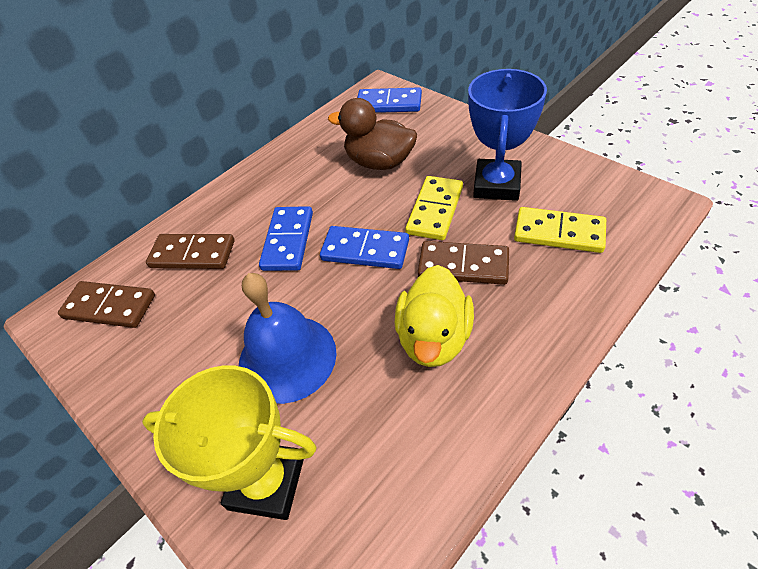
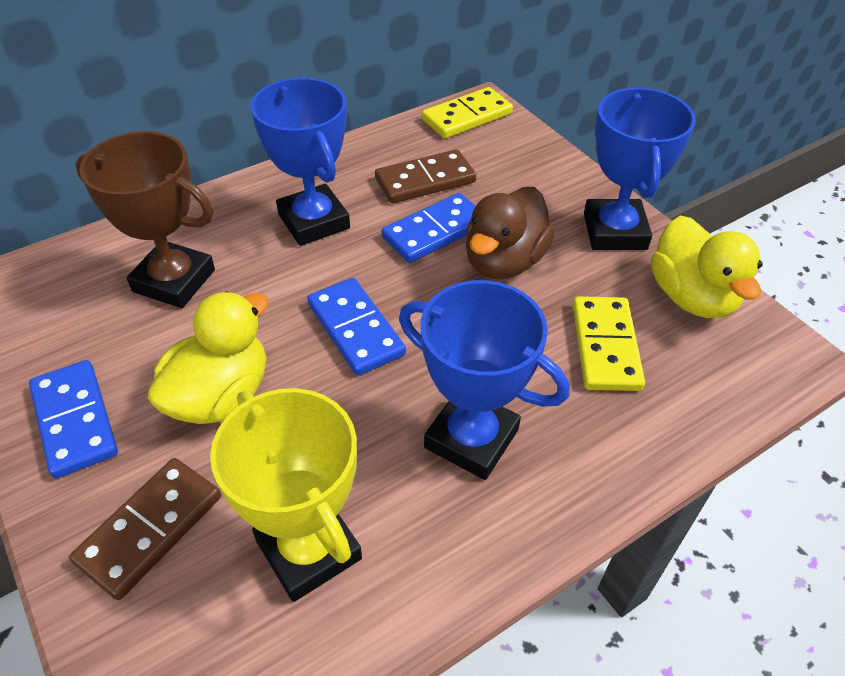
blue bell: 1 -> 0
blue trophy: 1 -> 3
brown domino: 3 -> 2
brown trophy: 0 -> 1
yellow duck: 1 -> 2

——

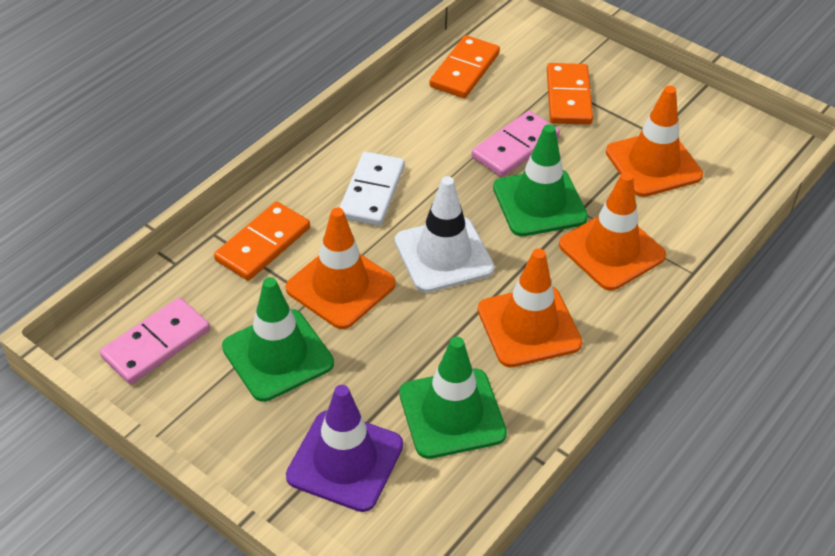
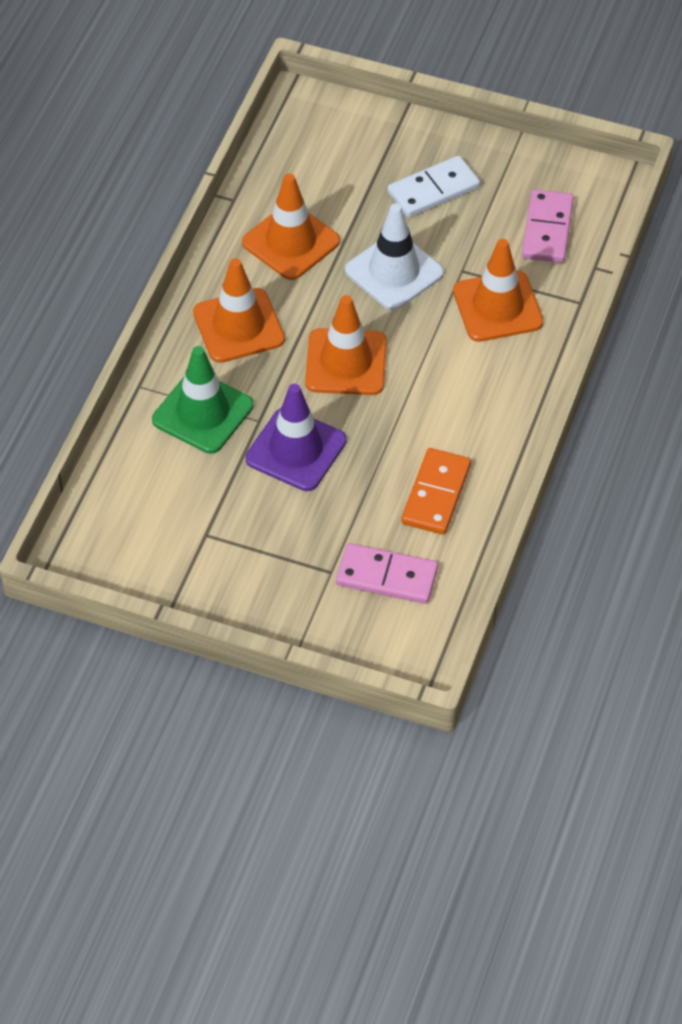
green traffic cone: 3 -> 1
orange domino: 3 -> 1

——

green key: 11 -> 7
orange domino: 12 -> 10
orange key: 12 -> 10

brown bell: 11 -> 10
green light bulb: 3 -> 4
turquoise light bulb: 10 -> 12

——

• [Aim of the task]
Within the listing above, the range opens at the line with "blue bell: 1 -> 0" and closes at the line with "yellow duck: 1 -> 2". Reproduce exactly the lines of that range, including both ends.

• [Response to the task]
blue bell: 1 -> 0
blue trophy: 1 -> 3
brown domino: 3 -> 2
brown trophy: 0 -> 1
yellow duck: 1 -> 2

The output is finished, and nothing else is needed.